> [WHAT IS REQUIRED]: Every line with the string "black" should be copied from the data.

*** EXERCISE MATERIALS Section Begins ***

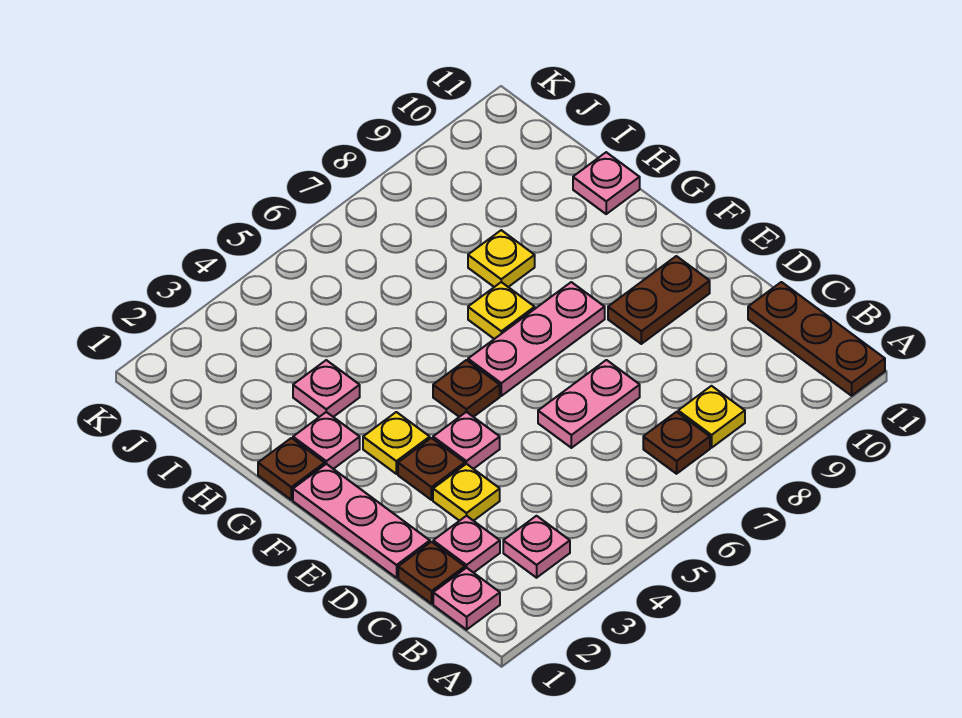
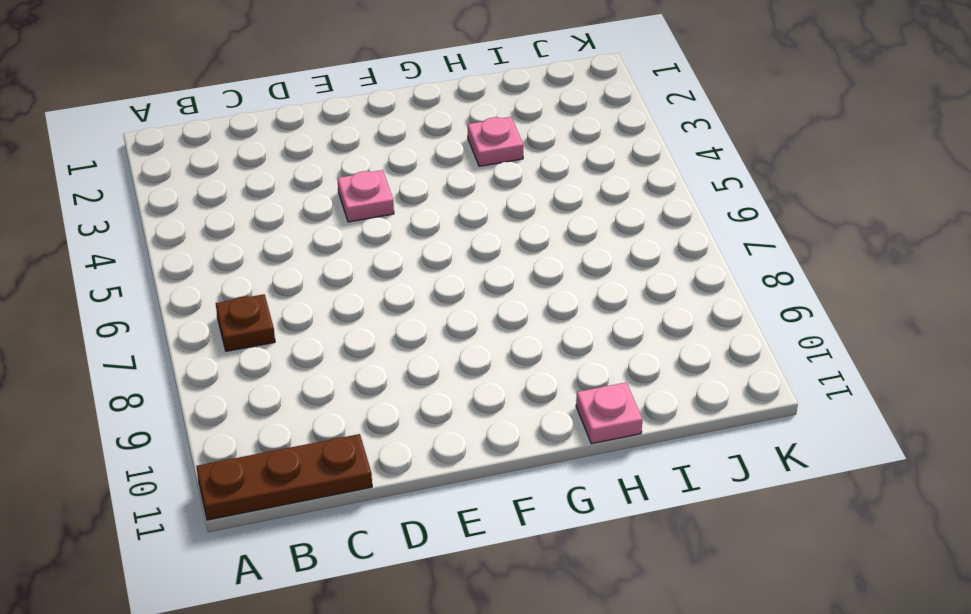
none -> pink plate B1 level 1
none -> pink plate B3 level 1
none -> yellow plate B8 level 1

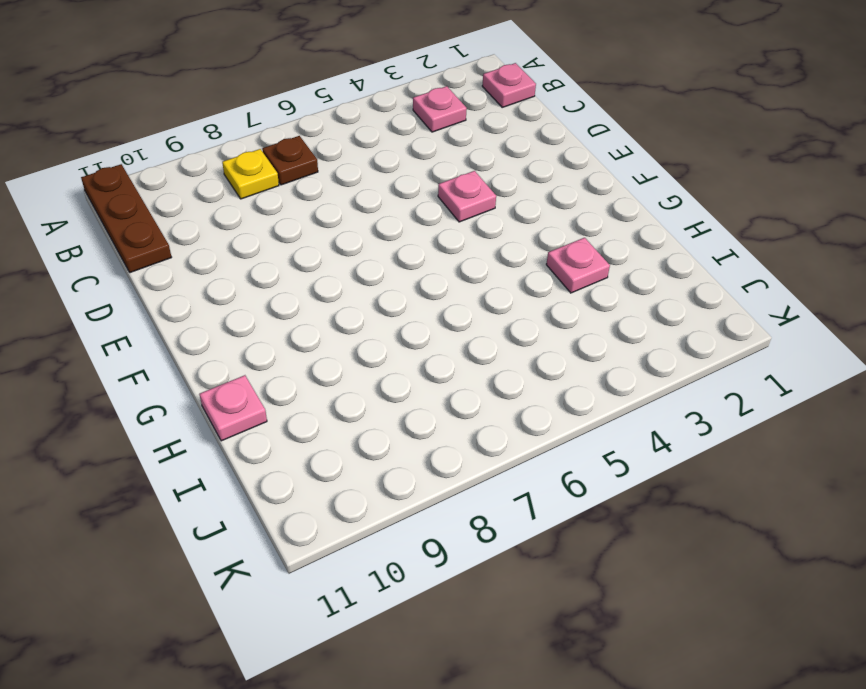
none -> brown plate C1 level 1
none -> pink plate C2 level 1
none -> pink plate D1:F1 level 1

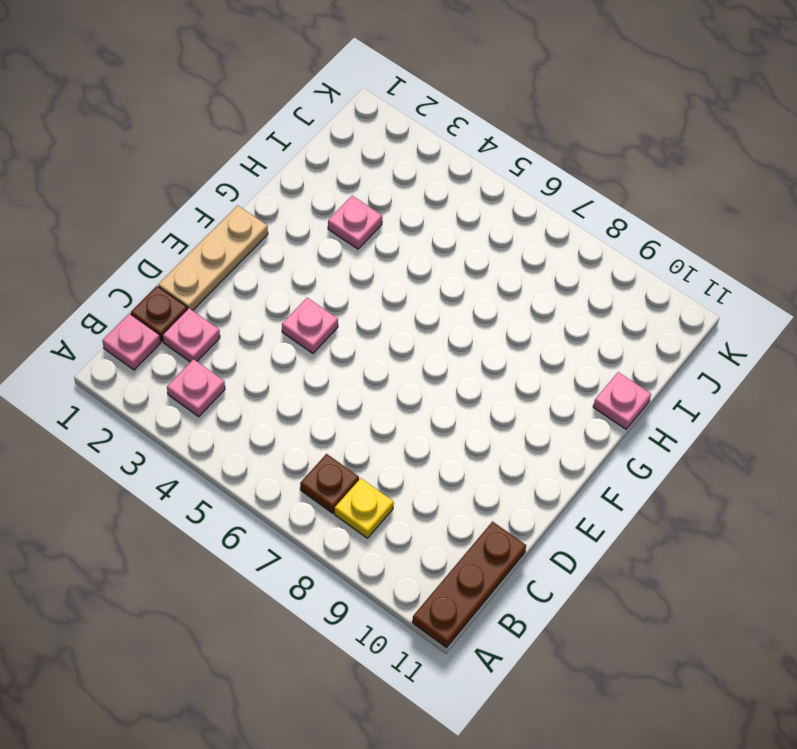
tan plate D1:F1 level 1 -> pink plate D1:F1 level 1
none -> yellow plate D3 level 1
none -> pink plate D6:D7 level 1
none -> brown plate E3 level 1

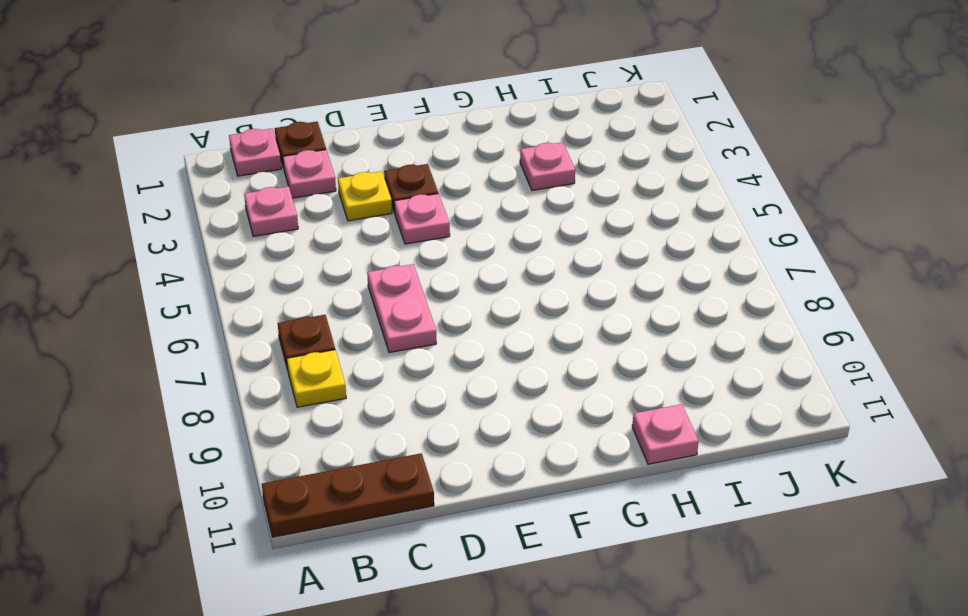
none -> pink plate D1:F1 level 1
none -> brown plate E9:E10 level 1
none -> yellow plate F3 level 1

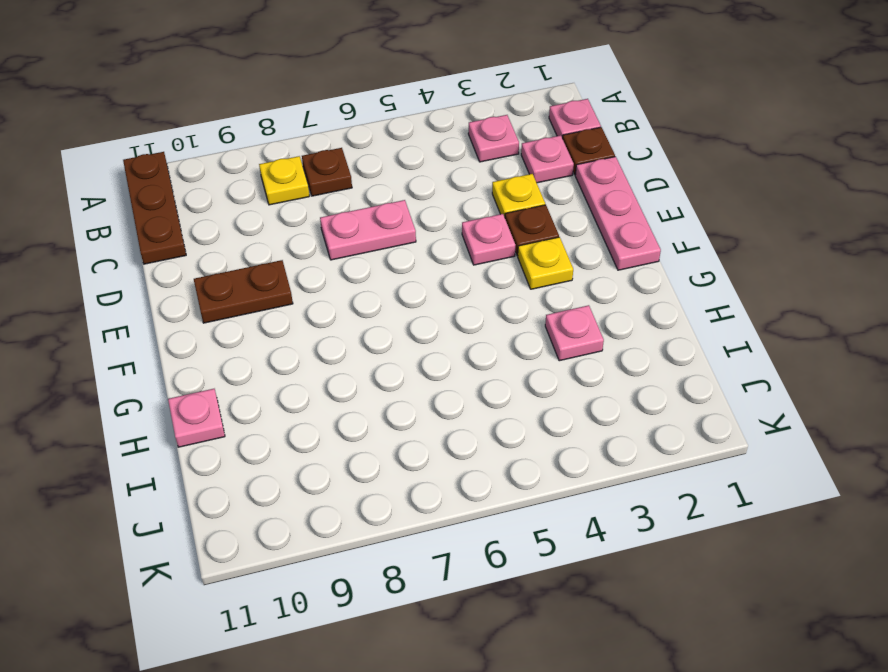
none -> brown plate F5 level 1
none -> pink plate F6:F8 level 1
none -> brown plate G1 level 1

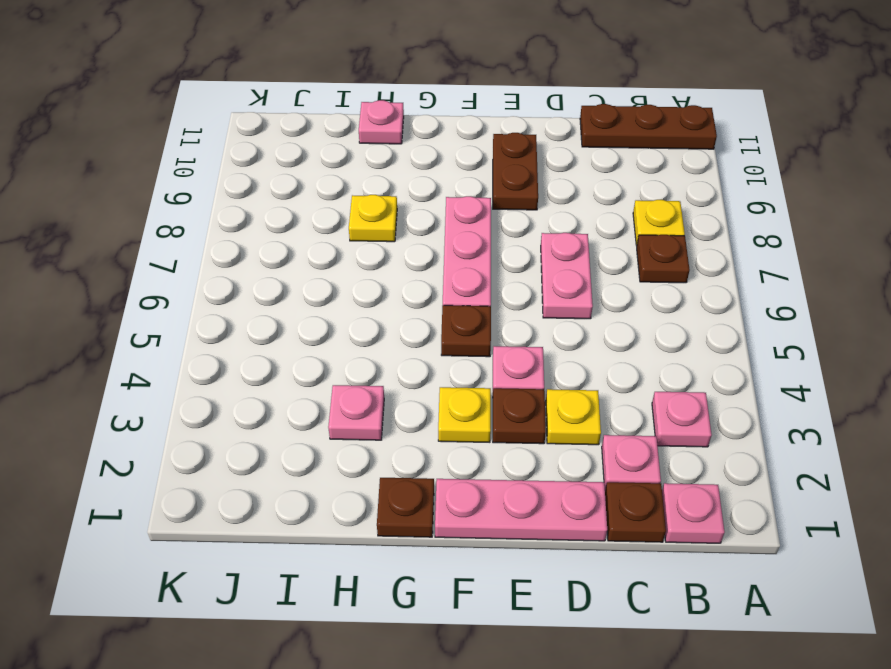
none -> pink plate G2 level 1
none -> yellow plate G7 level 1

*** EXERCISE MATERIALS Section Ends ***
*** EXERCISE MATERIALS Section Begins ***

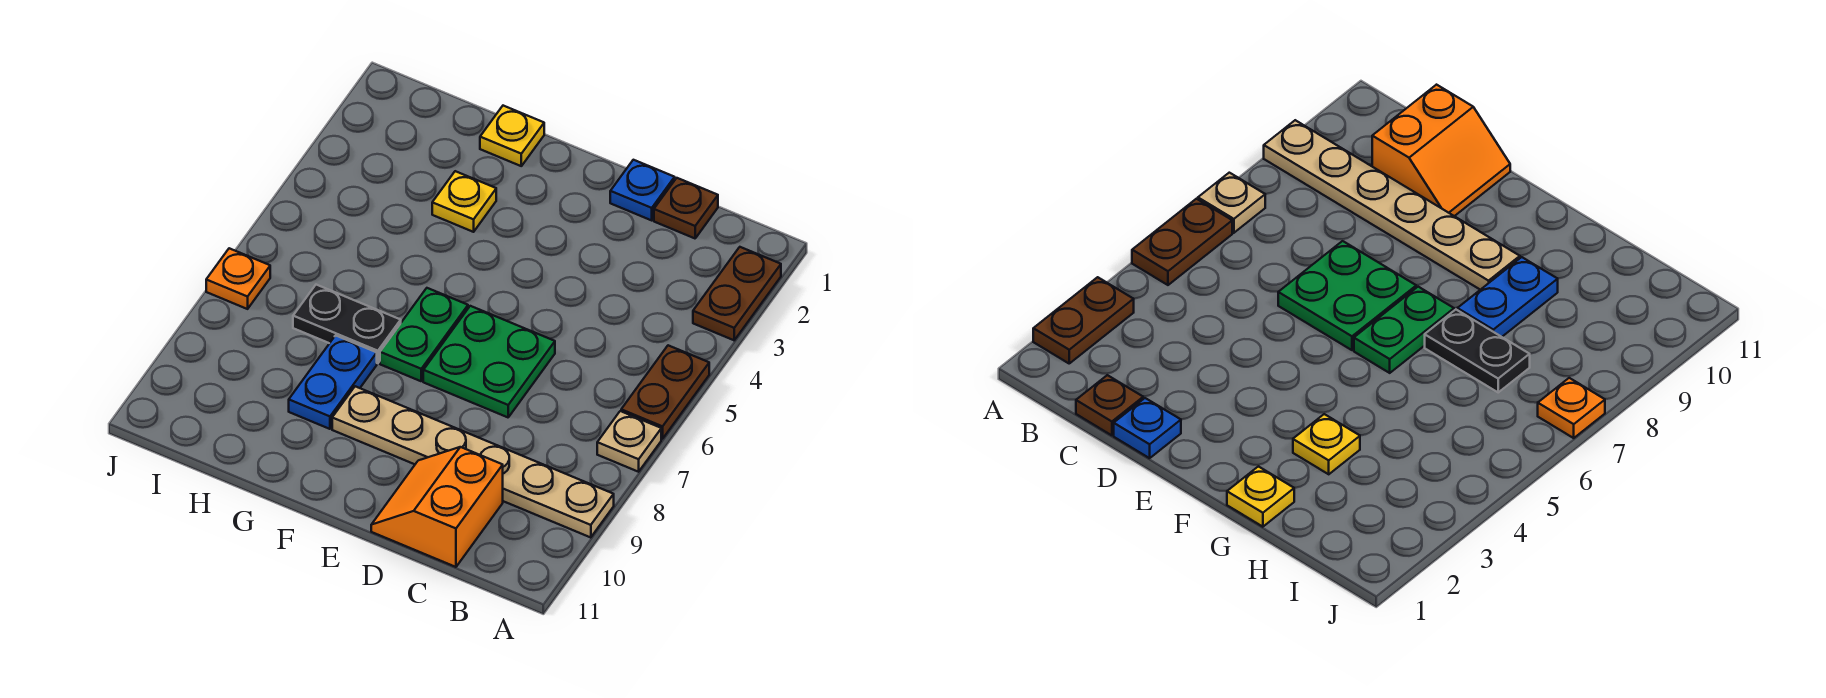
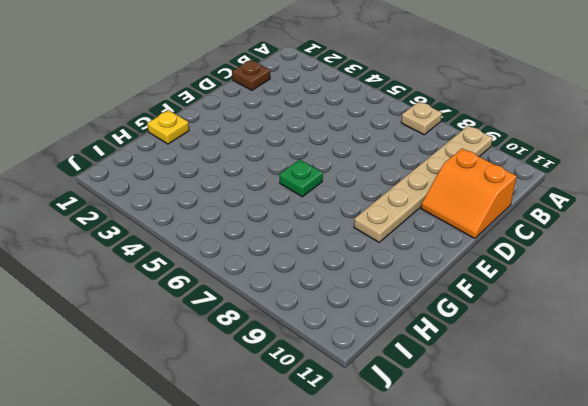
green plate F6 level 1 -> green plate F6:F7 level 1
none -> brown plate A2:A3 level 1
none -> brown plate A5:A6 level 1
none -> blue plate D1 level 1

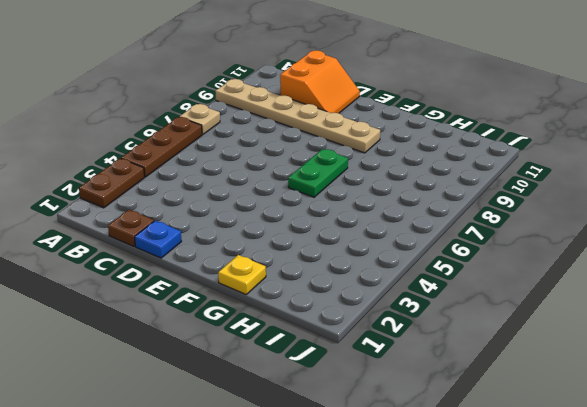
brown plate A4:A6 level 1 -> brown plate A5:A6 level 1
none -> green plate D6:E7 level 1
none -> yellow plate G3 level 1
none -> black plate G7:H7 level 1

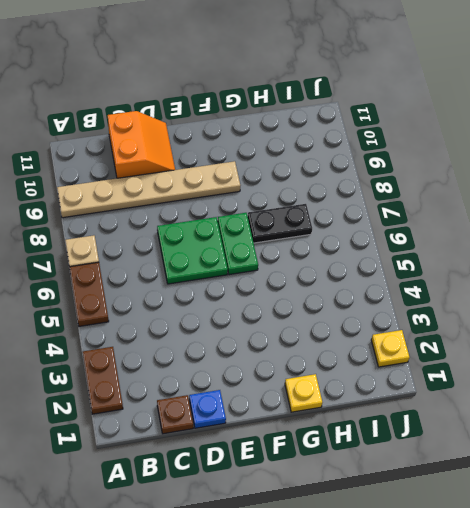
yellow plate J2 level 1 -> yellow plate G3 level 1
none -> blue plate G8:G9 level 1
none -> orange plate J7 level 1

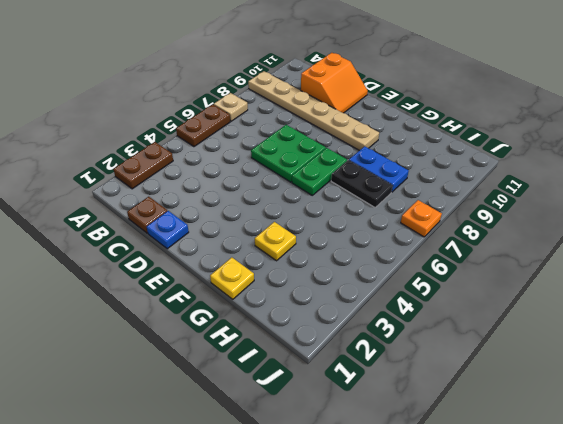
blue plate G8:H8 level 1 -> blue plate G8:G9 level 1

*** EXERCISE MATERIALS Section Ends ***
*** EXERCISE MATERIALS Section Begins ***

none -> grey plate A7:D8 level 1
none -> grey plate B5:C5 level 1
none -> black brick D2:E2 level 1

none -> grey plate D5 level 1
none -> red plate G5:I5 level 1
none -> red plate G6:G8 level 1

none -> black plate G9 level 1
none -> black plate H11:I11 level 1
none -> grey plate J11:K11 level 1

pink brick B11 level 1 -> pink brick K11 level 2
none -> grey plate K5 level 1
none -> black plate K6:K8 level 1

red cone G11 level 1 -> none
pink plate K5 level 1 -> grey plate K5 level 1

*** EXERCISE MATERIALS Section Ends ***

> [WRITTEN SOLUTION]:
none -> black plate G7:H7 level 1
none -> black brick D2:E2 level 1
none -> black plate G9 level 1
none -> black plate H11:I11 level 1
none -> black plate K6:K8 level 1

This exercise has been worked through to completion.